Repeat the records exactly, minus the pictures.

##### Material provided #####

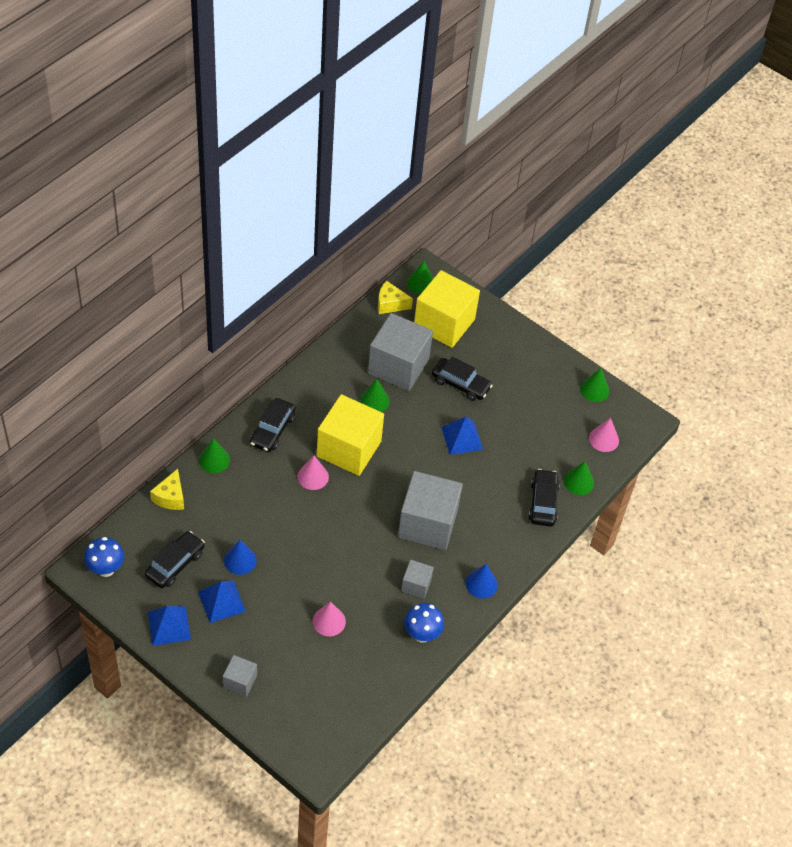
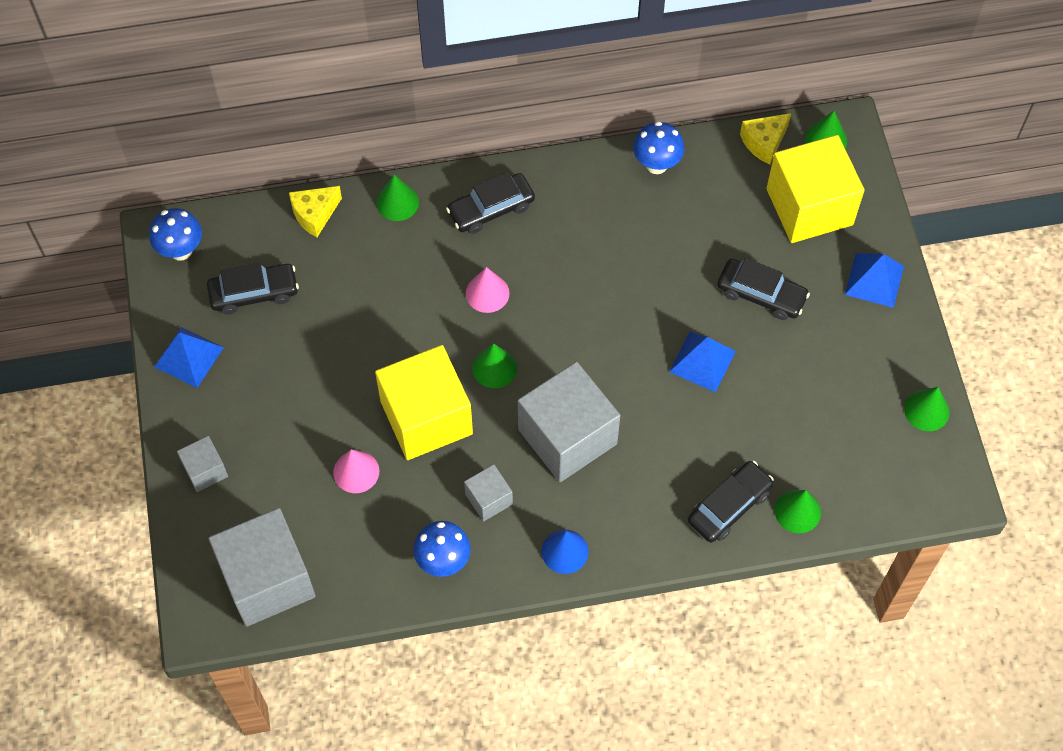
camera: 45 degrees right, 10 degrees up
(221, 601) = (264, 368): blue pyramid -> blue pyramid (874, 280)
(240, 560) = (324, 335): blue cone -> none
(343, 350) = (656, 164): none -> blue mushroom
(349, 449) = (557, 287): yellow cube -> yellow cube (426, 417)
(374, 400) = (638, 249): green cone -> green cone (494, 368)
(390, 304) = (764, 143): yellow cheese -> yellow cheese turned 90 degrees counterclockwise
(398, 366) = (704, 225): grey cube -> grey cube (267, 580)
(460, 384) = (761, 294): black car -> black car turned 45 degrees counterclockwise
(604, 439) = (880, 480): pink cone -> none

#####

## Result:
camera: 45 degrees right, 10 degrees up
(221, 601) = (264, 368): blue pyramid -> blue pyramid (874, 280)
(240, 560) = (324, 335): blue cone -> none
(343, 350) = (656, 164): none -> blue mushroom
(349, 449) = (557, 287): yellow cube -> yellow cube (426, 417)
(374, 400) = (638, 249): green cone -> green cone (494, 368)
(390, 304) = (764, 143): yellow cheese -> yellow cheese turned 90 degrees counterclockwise
(398, 366) = (704, 225): grey cube -> grey cube (267, 580)
(460, 384) = (761, 294): black car -> black car turned 45 degrees counterclockwise
(604, 439) = (880, 480): pink cone -> none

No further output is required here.